**Problem details**
From the records below, pull out the part that opens with the first line and closes with the line containing "pink rectangle at (1675, 217): moved". Reproduce these lines word for word, including both ends.

**Records shown**
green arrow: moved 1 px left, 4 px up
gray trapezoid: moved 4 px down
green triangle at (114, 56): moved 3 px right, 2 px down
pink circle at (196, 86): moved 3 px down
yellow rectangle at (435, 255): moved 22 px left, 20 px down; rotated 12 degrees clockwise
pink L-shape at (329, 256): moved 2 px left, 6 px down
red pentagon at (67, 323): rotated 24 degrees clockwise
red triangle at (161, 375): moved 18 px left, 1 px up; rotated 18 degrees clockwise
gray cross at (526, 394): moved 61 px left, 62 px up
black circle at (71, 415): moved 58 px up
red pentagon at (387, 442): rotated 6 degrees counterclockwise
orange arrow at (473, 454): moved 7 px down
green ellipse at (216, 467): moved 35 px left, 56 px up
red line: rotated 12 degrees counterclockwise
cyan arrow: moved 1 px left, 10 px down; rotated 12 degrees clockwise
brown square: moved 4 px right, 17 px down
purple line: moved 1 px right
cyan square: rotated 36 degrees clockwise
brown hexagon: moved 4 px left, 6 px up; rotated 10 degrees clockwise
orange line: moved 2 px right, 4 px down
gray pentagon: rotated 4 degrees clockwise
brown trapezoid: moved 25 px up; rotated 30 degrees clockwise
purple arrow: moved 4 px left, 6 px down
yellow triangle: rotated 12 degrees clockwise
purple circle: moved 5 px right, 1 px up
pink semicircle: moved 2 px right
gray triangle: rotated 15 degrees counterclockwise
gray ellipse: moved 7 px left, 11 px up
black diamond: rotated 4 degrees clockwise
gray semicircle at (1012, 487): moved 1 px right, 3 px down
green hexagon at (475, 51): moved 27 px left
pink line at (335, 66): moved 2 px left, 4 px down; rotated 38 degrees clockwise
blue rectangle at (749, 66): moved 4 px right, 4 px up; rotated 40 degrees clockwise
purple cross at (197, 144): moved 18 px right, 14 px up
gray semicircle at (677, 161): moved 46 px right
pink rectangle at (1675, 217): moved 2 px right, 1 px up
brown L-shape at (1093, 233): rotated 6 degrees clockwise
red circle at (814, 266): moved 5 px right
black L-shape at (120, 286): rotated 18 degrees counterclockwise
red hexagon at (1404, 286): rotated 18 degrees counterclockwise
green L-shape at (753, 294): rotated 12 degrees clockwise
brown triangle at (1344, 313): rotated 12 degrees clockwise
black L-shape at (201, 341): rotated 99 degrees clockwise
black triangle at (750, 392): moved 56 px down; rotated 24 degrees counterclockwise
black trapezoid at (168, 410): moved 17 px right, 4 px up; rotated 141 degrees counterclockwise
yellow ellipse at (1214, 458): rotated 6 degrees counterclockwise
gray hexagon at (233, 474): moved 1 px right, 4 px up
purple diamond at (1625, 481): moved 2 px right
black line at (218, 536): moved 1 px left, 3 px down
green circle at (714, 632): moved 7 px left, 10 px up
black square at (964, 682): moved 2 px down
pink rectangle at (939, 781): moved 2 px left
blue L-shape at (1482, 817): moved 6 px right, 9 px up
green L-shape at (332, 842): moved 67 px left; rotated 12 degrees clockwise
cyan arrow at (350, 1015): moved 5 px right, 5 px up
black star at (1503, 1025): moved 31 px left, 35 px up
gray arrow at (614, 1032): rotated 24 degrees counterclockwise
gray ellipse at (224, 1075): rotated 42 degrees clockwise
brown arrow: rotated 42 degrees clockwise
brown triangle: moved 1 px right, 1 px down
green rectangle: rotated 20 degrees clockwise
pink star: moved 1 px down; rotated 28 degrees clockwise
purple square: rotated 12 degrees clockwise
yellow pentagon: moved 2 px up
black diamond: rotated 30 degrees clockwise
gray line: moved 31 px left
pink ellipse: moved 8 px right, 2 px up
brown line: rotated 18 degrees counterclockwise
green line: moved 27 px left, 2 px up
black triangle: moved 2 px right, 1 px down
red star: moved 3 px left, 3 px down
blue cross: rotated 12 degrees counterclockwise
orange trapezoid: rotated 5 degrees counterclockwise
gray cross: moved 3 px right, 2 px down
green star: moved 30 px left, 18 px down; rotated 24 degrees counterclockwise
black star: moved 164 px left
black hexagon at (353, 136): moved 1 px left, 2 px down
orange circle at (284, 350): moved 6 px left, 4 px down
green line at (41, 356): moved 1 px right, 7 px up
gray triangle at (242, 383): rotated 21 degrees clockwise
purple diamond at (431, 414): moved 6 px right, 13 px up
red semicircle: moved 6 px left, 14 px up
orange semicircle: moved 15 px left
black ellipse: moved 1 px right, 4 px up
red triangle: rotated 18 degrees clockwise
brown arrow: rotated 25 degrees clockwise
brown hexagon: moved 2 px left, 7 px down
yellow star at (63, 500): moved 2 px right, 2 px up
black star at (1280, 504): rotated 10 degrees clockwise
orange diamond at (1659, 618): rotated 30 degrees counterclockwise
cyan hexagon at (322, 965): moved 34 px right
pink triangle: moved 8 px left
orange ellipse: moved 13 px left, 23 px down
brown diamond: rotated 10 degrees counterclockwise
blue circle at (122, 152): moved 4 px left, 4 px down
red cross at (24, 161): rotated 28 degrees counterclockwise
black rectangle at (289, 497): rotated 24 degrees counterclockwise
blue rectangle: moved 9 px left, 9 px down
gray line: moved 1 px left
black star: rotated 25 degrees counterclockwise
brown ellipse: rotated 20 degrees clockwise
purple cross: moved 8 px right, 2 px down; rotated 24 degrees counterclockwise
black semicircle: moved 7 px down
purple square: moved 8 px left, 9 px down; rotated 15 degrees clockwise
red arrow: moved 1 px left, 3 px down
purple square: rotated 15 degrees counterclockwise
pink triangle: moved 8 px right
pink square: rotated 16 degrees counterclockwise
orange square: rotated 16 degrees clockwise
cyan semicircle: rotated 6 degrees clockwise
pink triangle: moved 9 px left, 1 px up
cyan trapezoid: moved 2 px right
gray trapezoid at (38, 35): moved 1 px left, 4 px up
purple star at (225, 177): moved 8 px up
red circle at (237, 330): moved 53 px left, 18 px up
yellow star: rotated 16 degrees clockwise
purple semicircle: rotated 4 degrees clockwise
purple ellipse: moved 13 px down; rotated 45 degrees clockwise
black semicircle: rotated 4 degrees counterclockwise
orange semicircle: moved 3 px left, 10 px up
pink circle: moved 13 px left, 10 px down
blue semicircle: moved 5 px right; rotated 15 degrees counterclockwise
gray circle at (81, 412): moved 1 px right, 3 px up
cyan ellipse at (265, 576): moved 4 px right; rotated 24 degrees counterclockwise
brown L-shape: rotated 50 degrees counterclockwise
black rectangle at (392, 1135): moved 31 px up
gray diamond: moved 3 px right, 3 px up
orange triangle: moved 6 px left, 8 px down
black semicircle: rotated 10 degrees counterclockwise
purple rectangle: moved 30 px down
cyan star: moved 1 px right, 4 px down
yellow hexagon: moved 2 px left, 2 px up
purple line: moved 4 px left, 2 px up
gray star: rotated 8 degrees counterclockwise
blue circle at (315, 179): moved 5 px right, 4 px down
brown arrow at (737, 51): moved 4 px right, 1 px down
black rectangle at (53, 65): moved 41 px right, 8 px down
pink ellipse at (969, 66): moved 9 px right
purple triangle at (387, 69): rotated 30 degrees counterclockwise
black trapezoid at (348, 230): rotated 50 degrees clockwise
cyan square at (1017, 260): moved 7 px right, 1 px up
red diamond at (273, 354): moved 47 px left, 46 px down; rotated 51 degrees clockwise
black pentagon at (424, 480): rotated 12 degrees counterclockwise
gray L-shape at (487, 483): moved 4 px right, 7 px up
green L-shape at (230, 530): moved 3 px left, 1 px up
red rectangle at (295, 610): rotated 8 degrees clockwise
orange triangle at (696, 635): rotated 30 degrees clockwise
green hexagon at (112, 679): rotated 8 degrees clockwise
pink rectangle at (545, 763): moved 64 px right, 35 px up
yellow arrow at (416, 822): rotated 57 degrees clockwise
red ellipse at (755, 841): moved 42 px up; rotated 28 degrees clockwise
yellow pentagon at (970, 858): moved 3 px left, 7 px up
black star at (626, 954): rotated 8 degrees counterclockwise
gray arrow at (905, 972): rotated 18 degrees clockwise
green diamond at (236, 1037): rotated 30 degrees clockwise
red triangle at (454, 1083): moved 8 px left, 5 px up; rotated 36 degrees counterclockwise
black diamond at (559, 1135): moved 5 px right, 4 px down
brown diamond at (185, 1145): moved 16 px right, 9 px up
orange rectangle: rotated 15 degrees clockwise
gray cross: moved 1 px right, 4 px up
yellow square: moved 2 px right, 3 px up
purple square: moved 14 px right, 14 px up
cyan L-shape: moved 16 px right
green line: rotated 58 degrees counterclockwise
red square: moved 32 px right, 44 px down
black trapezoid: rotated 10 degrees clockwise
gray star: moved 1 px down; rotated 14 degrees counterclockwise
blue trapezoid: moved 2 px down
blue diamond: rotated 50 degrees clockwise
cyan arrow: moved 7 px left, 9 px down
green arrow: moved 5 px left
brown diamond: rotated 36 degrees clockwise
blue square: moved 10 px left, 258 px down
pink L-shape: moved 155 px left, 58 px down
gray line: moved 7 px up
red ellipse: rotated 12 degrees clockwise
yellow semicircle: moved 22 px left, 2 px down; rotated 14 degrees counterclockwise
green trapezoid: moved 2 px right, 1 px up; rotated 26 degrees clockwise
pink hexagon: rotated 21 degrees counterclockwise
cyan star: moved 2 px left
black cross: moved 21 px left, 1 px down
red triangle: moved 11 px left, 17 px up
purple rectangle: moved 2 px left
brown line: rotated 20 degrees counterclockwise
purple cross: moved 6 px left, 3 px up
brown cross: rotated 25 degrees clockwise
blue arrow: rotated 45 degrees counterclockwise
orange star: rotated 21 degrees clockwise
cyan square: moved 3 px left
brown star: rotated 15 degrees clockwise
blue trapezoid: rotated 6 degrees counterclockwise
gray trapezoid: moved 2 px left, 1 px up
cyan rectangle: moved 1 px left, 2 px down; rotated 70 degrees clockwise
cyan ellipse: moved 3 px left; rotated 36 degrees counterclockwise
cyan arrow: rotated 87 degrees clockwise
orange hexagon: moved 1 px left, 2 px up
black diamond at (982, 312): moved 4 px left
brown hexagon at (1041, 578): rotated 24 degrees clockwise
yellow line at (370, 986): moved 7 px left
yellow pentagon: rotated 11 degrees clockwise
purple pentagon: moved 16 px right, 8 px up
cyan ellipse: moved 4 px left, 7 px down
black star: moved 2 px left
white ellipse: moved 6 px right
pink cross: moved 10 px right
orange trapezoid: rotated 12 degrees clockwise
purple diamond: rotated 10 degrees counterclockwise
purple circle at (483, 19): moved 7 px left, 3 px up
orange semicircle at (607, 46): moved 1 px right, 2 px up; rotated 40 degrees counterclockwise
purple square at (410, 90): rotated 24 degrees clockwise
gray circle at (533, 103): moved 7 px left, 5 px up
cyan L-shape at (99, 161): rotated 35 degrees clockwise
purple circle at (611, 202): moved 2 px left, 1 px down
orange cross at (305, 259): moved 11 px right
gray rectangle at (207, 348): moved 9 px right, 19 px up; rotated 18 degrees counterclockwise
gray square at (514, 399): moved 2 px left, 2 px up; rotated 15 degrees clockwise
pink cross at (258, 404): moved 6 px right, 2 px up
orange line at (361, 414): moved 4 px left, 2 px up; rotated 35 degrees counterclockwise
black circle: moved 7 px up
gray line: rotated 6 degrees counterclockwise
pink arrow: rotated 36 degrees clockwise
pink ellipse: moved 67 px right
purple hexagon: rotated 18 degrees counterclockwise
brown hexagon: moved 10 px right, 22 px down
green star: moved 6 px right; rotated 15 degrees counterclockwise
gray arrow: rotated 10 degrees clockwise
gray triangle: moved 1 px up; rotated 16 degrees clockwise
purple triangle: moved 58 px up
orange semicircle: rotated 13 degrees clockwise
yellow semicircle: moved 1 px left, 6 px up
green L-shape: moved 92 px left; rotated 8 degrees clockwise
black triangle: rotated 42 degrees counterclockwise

**Result for this exercise**
green arrow: moved 1 px left, 4 px up
gray trapezoid: moved 4 px down
green triangle at (114, 56): moved 3 px right, 2 px down
pink circle at (196, 86): moved 3 px down
yellow rectangle at (435, 255): moved 22 px left, 20 px down; rotated 12 degrees clockwise
pink L-shape at (329, 256): moved 2 px left, 6 px down
red pentagon at (67, 323): rotated 24 degrees clockwise
red triangle at (161, 375): moved 18 px left, 1 px up; rotated 18 degrees clockwise
gray cross at (526, 394): moved 61 px left, 62 px up
black circle at (71, 415): moved 58 px up
red pentagon at (387, 442): rotated 6 degrees counterclockwise
orange arrow at (473, 454): moved 7 px down
green ellipse at (216, 467): moved 35 px left, 56 px up
red line: rotated 12 degrees counterclockwise
cyan arrow: moved 1 px left, 10 px down; rotated 12 degrees clockwise
brown square: moved 4 px right, 17 px down
purple line: moved 1 px right
cyan square: rotated 36 degrees clockwise
brown hexagon: moved 4 px left, 6 px up; rotated 10 degrees clockwise
orange line: moved 2 px right, 4 px down
gray pentagon: rotated 4 degrees clockwise
brown trapezoid: moved 25 px up; rotated 30 degrees clockwise
purple arrow: moved 4 px left, 6 px down
yellow triangle: rotated 12 degrees clockwise
purple circle: moved 5 px right, 1 px up
pink semicircle: moved 2 px right
gray triangle: rotated 15 degrees counterclockwise
gray ellipse: moved 7 px left, 11 px up
black diamond: rotated 4 degrees clockwise
gray semicircle at (1012, 487): moved 1 px right, 3 px down
green hexagon at (475, 51): moved 27 px left
pink line at (335, 66): moved 2 px left, 4 px down; rotated 38 degrees clockwise
blue rectangle at (749, 66): moved 4 px right, 4 px up; rotated 40 degrees clockwise
purple cross at (197, 144): moved 18 px right, 14 px up
gray semicircle at (677, 161): moved 46 px right
pink rectangle at (1675, 217): moved 2 px right, 1 px up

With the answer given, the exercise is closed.